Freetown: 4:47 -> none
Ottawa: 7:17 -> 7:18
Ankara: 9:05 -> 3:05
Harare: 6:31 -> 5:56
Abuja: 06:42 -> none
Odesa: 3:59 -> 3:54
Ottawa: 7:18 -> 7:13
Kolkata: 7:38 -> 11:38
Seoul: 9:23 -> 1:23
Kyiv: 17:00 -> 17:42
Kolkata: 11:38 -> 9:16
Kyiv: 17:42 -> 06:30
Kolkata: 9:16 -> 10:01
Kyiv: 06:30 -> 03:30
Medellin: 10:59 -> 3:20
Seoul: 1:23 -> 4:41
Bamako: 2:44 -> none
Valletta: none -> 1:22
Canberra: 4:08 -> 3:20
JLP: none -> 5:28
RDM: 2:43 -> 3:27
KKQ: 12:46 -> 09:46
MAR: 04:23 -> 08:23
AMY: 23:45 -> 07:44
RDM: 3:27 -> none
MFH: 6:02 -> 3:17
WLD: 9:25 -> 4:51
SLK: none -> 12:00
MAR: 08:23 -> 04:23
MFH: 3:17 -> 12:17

|---|

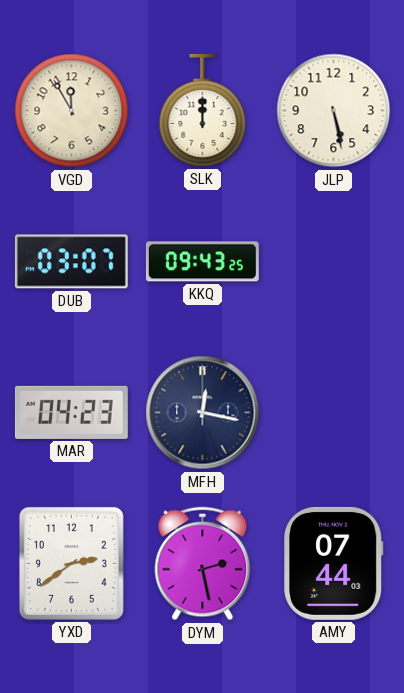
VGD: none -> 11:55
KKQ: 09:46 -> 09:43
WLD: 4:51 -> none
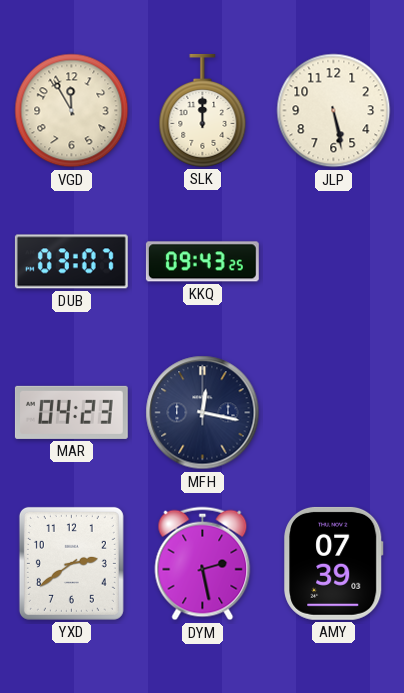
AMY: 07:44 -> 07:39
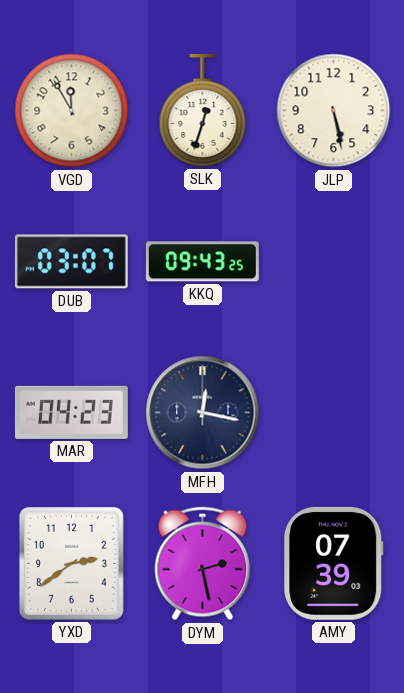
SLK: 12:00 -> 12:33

|---|

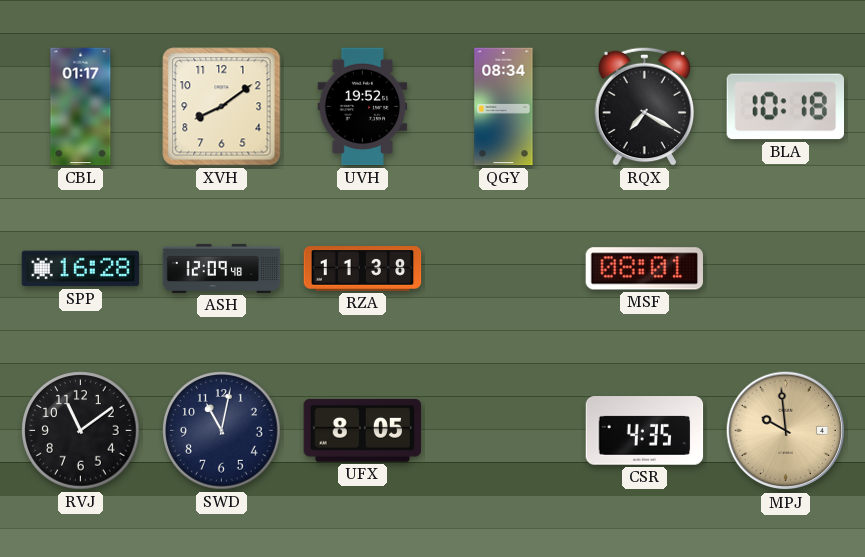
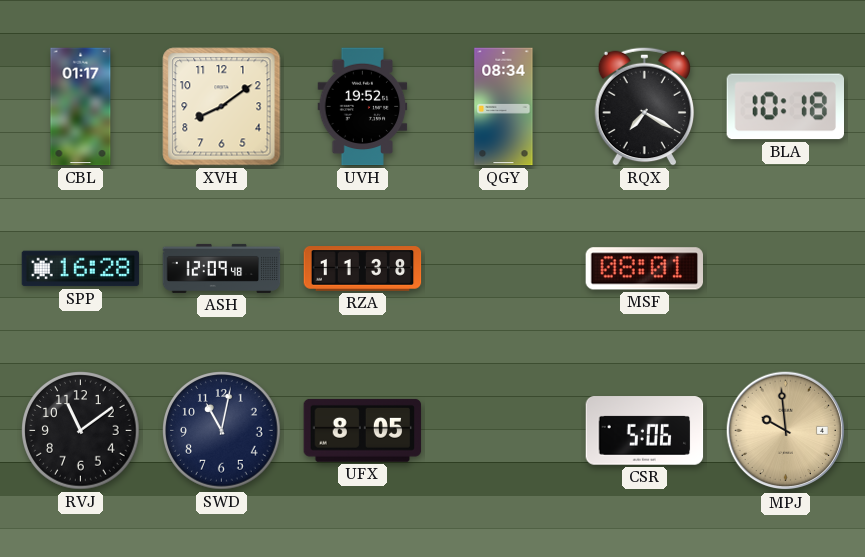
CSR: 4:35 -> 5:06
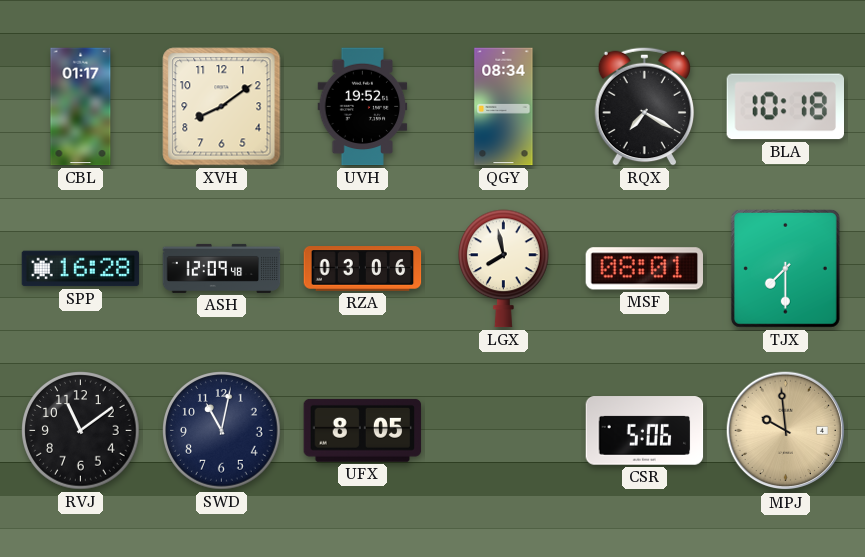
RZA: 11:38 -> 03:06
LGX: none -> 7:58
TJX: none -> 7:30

|---|

→ **Task statement**: Rewrite the part of the entries that opens with the line containing "CSR: 4:35 -> 5:06" and closes with the line containing "TJX: none -> 7:30", putting "RZT" in place of "RZA" and keeping everything else the same. Leave the pictures out.

→ **Solution to the problem**:
CSR: 4:35 -> 5:06
RZT: 11:38 -> 03:06
LGX: none -> 7:58
TJX: none -> 7:30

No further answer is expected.